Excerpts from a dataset
◆ ◆ ◆ ◆ ◆
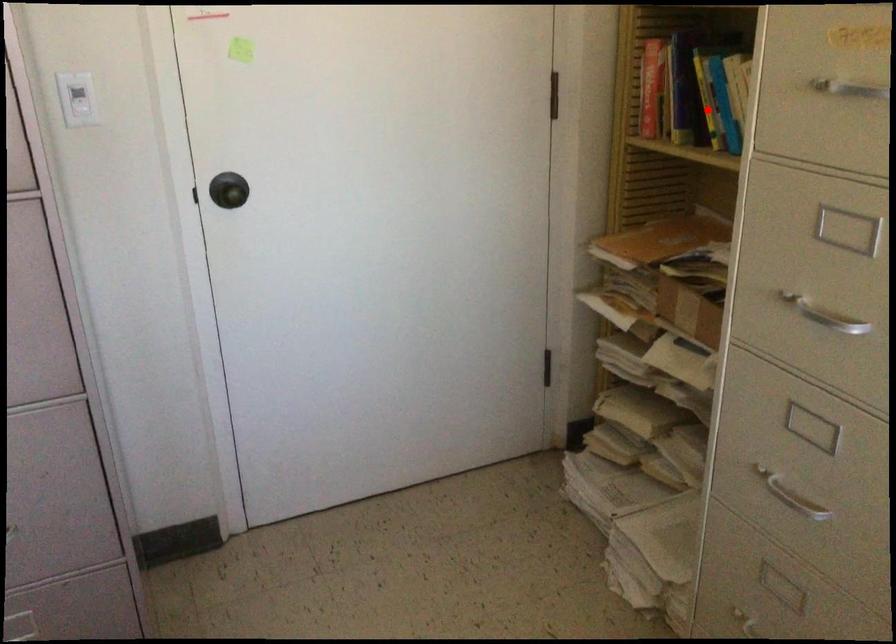
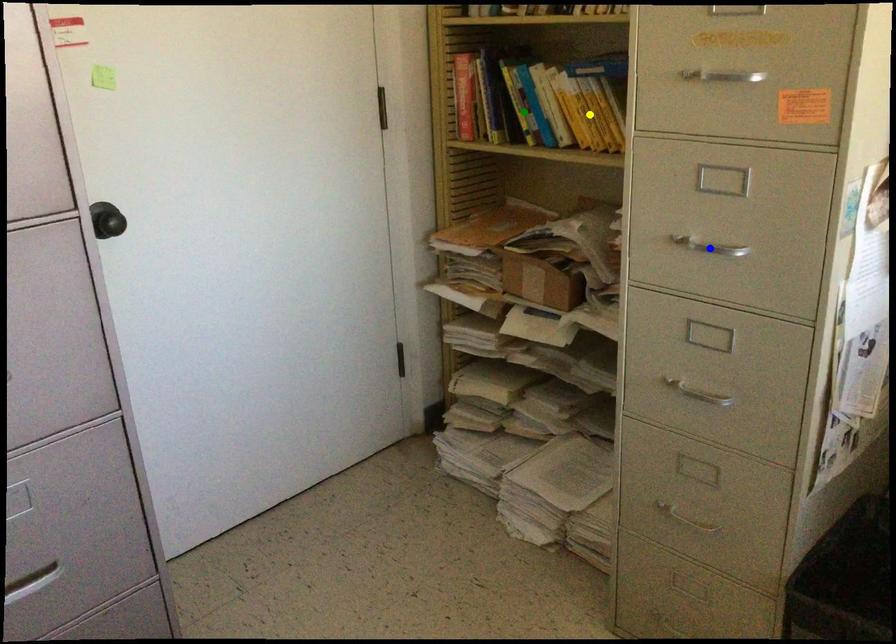
Question: I am providing you with two images of the same scene from different viewpoints. A red point is marked on the first image. You are given multiple points on the second image. Which spot in image 2 lines up with the point in image 1?

Choices:
 (A) yellow point
 (B) blue point
 (C) green point

Answer: (C)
◆ ◆ ◆ ◆ ◆
== Work order ==
Copy every line of the rows above verbatim, omitting the pictures.

== Reply to the task ==
Question: I am providing you with two images of the same scene from different viewpoints. A red point is marked on the first image. You are given multiple points on the second image. Which spot in image 2 lines up with the point in image 1?

Choices:
 (A) yellow point
 (B) blue point
 (C) green point

Answer: (C)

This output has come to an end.